> **What is required**
Using the data beneath this instruction, retype only the lines from the one that contains "RGB pin G: C15 -> A3" down to the one that contains "TOF pin SDA: A4 -> A7", both included, exactly as they appear.

[Data extract Boundary: Start]

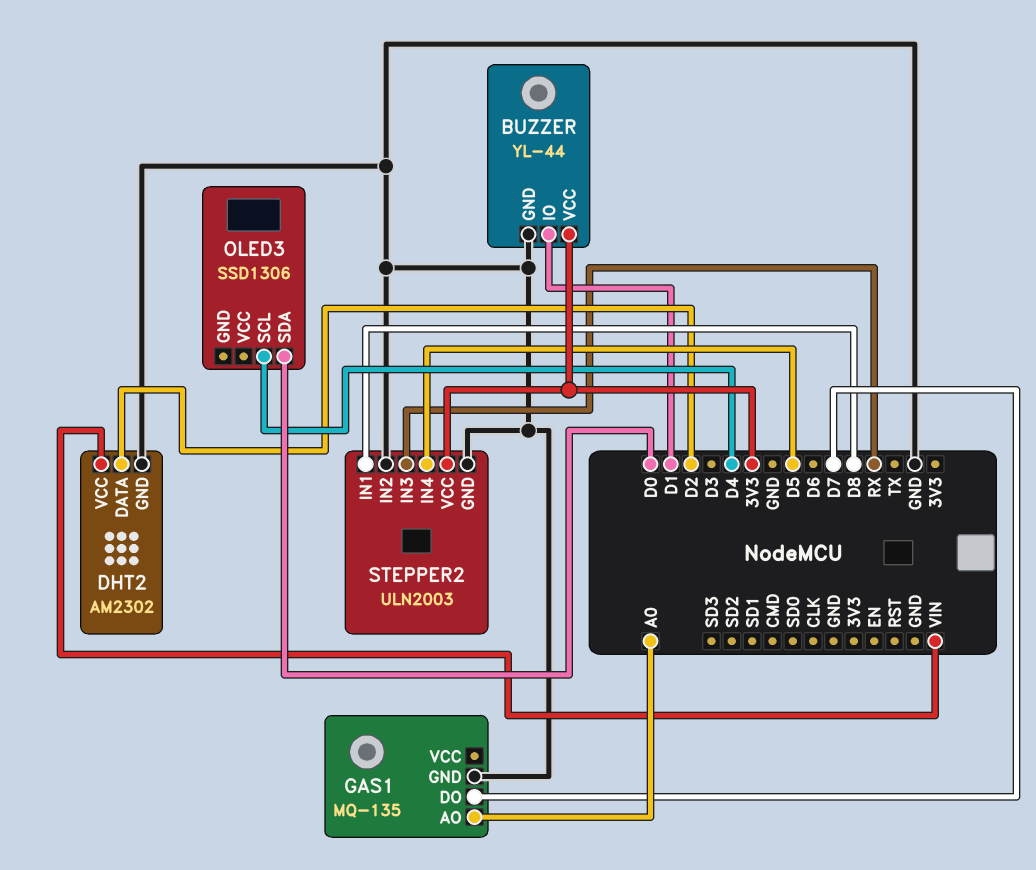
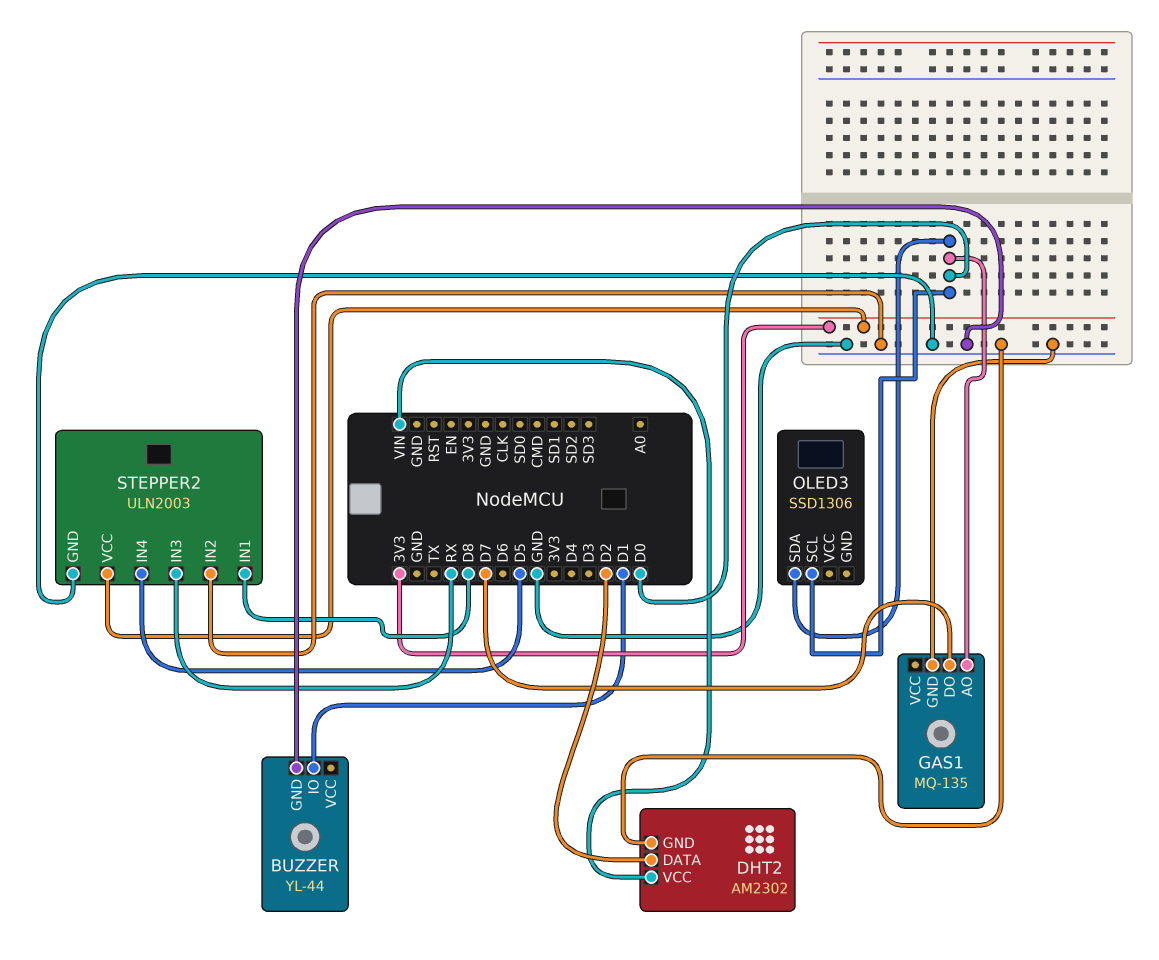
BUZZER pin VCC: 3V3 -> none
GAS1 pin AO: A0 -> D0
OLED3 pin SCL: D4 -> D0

[Data extract Boundary: End]
[Data extract Boundary: Start]

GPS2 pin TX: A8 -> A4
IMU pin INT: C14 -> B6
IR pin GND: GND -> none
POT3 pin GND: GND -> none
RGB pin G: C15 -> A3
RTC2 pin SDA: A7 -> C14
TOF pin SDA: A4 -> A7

[Data extract Boundary: End]

> **Task answer**
RGB pin G: C15 -> A3
RTC2 pin SDA: A7 -> C14
TOF pin SDA: A4 -> A7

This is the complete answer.